__WORK INSTRUCTIONS__.
Each line from the one that contains "Q1: NMOS BSS138" through the end of the entries should be repeated exactly, with nothing added.

__Before-and-after change records__.
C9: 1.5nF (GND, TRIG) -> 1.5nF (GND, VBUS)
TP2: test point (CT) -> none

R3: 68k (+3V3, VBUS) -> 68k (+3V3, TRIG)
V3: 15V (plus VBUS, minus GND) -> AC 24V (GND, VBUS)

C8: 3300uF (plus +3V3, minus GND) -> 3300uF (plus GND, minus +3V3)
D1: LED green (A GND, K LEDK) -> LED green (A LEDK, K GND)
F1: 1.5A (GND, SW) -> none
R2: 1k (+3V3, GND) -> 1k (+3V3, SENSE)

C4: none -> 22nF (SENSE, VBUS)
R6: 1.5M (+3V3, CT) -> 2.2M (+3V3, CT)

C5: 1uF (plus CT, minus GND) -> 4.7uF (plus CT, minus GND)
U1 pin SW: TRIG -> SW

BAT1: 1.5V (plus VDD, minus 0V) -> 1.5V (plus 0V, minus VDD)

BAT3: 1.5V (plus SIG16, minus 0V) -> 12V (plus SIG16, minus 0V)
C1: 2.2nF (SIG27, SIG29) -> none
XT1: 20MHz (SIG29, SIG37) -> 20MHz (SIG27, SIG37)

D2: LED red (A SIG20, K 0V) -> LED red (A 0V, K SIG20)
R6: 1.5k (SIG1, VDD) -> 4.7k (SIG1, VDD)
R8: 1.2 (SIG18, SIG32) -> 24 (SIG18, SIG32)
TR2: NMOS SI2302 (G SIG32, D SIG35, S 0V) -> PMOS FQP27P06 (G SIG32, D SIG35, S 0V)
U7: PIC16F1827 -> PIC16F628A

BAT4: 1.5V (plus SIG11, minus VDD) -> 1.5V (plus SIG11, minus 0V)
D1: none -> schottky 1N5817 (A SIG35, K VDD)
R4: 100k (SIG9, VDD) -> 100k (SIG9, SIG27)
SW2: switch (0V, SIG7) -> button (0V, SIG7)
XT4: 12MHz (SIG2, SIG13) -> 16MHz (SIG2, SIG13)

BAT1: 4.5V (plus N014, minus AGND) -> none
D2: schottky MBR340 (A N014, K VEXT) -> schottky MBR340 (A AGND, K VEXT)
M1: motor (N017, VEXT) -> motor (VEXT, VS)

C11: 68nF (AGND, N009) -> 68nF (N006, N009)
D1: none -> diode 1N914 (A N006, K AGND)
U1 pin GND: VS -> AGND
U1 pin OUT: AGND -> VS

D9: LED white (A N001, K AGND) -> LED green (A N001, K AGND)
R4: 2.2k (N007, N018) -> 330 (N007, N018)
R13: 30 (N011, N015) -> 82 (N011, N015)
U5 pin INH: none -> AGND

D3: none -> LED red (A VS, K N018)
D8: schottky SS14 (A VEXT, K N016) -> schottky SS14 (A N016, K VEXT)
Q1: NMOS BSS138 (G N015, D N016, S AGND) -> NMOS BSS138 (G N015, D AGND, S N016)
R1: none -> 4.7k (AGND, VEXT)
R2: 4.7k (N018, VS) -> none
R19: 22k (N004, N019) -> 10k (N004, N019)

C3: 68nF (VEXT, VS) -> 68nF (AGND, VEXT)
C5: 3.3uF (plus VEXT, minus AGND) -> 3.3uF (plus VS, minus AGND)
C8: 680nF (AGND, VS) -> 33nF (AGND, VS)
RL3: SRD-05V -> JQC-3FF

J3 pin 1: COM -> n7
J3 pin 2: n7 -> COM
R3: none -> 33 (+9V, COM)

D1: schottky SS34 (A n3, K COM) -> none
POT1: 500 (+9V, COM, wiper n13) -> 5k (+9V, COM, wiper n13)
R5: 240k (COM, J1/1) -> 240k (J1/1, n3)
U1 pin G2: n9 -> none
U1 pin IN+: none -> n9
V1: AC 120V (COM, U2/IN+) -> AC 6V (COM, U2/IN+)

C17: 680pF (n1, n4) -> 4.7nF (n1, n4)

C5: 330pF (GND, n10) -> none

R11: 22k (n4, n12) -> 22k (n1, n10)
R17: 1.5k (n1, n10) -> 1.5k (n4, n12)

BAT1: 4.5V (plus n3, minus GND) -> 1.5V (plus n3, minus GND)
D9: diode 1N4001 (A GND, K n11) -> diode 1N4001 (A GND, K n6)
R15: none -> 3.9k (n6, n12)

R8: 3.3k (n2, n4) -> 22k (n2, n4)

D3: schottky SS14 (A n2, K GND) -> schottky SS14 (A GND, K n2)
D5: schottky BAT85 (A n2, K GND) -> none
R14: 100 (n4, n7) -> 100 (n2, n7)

__SOLUTION TO THE PROBLEM__.
Q1: NMOS BSS138 (G N015, D N016, S AGND) -> NMOS BSS138 (G N015, D AGND, S N016)
R1: none -> 4.7k (AGND, VEXT)
R2: 4.7k (N018, VS) -> none
R19: 22k (N004, N019) -> 10k (N004, N019)

C3: 68nF (VEXT, VS) -> 68nF (AGND, VEXT)
C5: 3.3uF (plus VEXT, minus AGND) -> 3.3uF (plus VS, minus AGND)
C8: 680nF (AGND, VS) -> 33nF (AGND, VS)
RL3: SRD-05V -> JQC-3FF

J3 pin 1: COM -> n7
J3 pin 2: n7 -> COM
R3: none -> 33 (+9V, COM)

D1: schottky SS34 (A n3, K COM) -> none
POT1: 500 (+9V, COM, wiper n13) -> 5k (+9V, COM, wiper n13)
R5: 240k (COM, J1/1) -> 240k (J1/1, n3)
U1 pin G2: n9 -> none
U1 pin IN+: none -> n9
V1: AC 120V (COM, U2/IN+) -> AC 6V (COM, U2/IN+)

C17: 680pF (n1, n4) -> 4.7nF (n1, n4)

C5: 330pF (GND, n10) -> none

R11: 22k (n4, n12) -> 22k (n1, n10)
R17: 1.5k (n1, n10) -> 1.5k (n4, n12)

BAT1: 4.5V (plus n3, minus GND) -> 1.5V (plus n3, minus GND)
D9: diode 1N4001 (A GND, K n11) -> diode 1N4001 (A GND, K n6)
R15: none -> 3.9k (n6, n12)

R8: 3.3k (n2, n4) -> 22k (n2, n4)

D3: schottky SS14 (A n2, K GND) -> schottky SS14 (A GND, K n2)
D5: schottky BAT85 (A n2, K GND) -> none
R14: 100 (n4, n7) -> 100 (n2, n7)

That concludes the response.